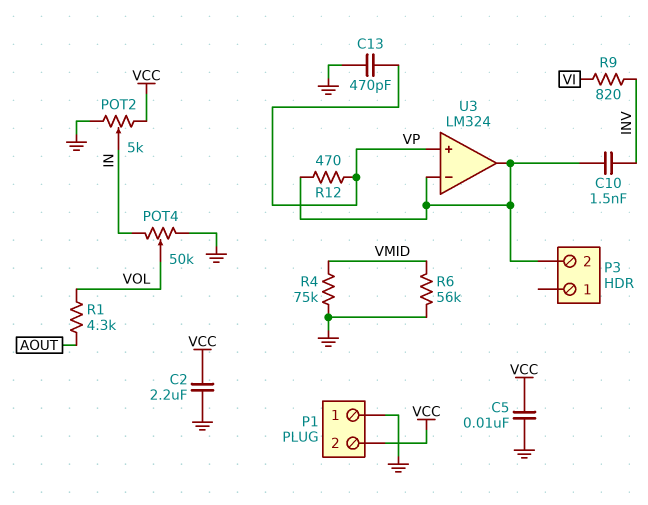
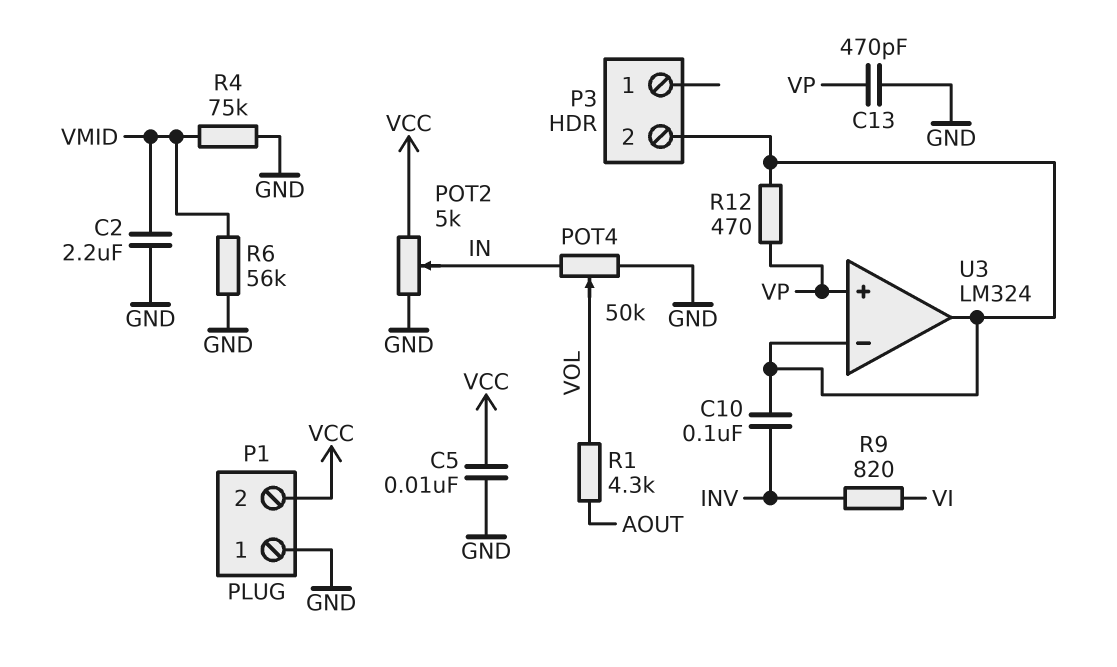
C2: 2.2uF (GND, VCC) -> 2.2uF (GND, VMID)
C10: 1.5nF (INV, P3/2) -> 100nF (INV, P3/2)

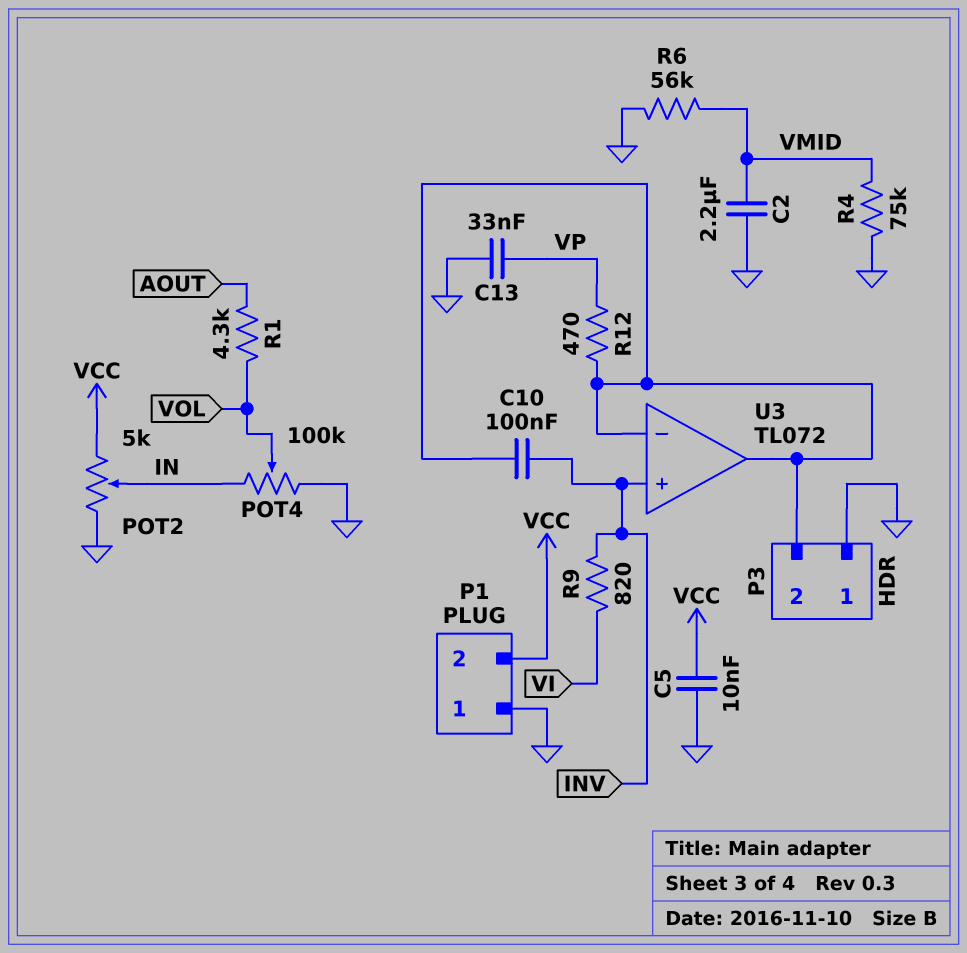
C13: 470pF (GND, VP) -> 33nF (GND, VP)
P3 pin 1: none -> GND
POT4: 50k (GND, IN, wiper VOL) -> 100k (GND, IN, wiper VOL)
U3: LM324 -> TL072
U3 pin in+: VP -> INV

━━━━━━━━━━━━━━━━

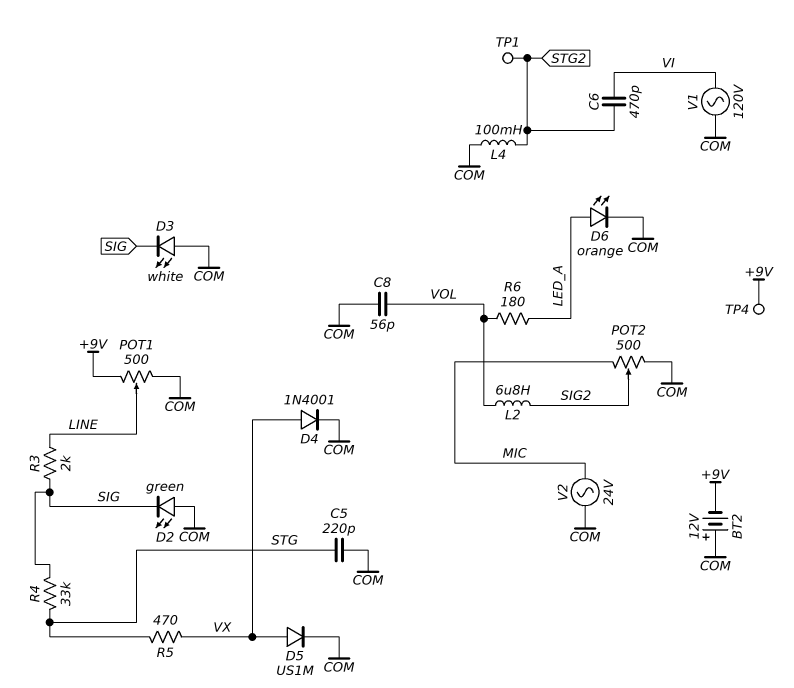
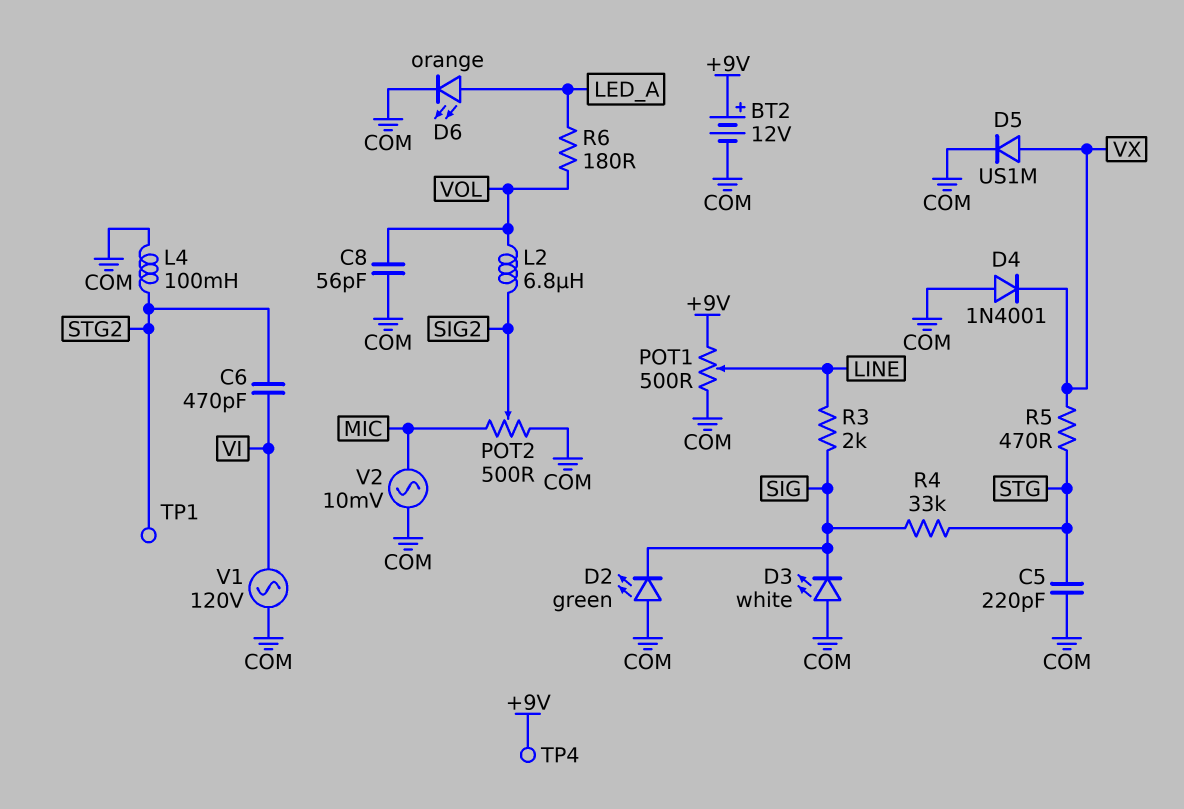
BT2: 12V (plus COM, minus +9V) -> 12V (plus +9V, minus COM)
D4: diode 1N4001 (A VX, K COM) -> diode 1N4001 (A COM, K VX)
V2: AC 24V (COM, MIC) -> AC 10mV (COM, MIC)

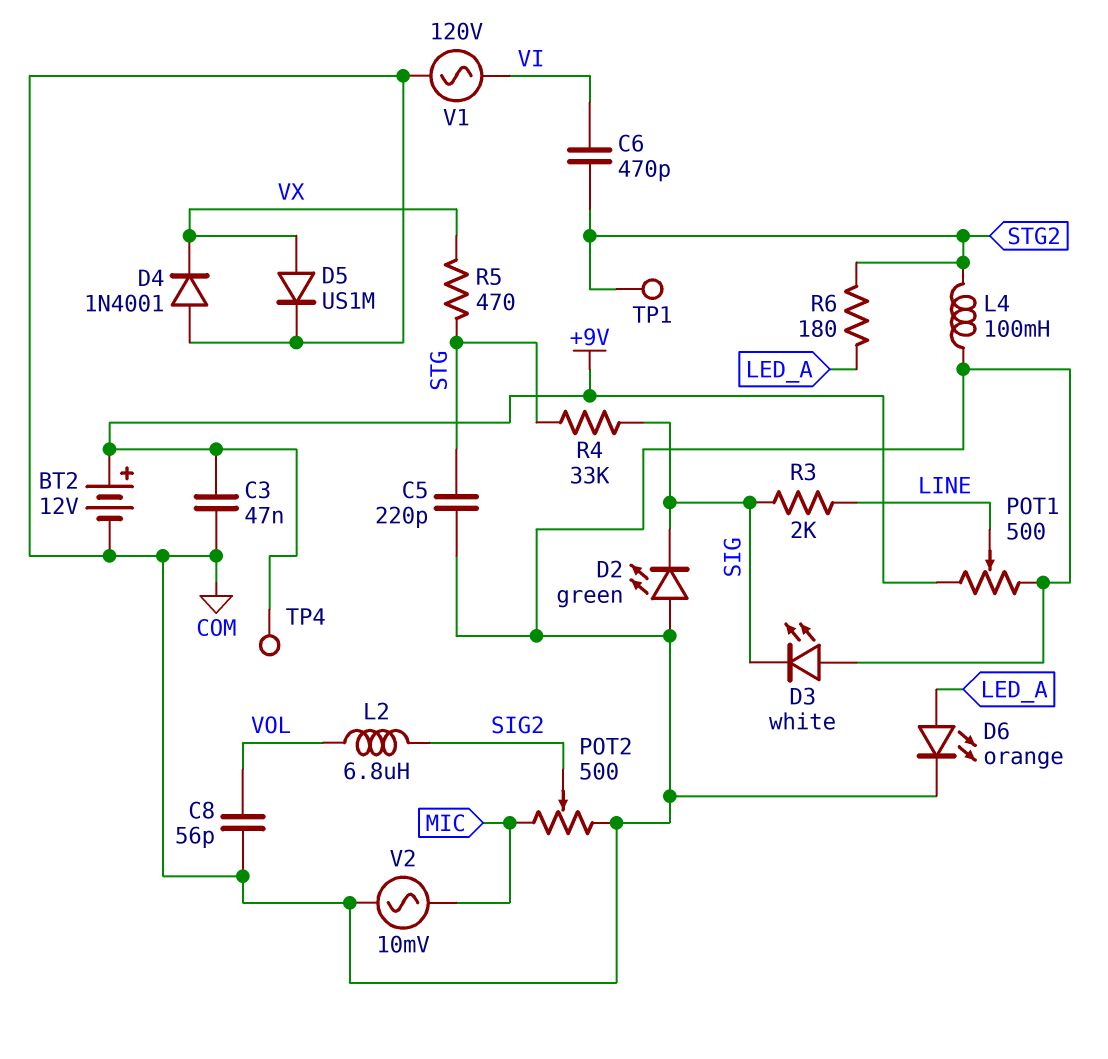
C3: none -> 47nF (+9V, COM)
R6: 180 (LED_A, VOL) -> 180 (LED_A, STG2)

━━━━━━━━━━━━━━━━

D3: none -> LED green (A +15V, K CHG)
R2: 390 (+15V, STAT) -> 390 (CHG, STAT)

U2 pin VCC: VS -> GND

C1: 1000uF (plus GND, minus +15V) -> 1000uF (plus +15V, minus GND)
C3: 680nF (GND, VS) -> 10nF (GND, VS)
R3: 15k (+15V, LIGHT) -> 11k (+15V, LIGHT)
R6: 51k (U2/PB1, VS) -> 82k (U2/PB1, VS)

━━━━━━━━━━━━━━━━

Your assignment =>
When the line with "D3: none -> LED green (A +15V, K CHG)" is reached in the data above, begin copying, and stop after the line with "R6: 51k (U2/PB1, VS) -> 82k (U2/PB1, VS)"; copy each line exactly, both ends included.

Completed exercise =>
D3: none -> LED green (A +15V, K CHG)
R2: 390 (+15V, STAT) -> 390 (CHG, STAT)

U2 pin VCC: VS -> GND

C1: 1000uF (plus GND, minus +15V) -> 1000uF (plus +15V, minus GND)
C3: 680nF (GND, VS) -> 10nF (GND, VS)
R3: 15k (+15V, LIGHT) -> 11k (+15V, LIGHT)
R6: 51k (U2/PB1, VS) -> 82k (U2/PB1, VS)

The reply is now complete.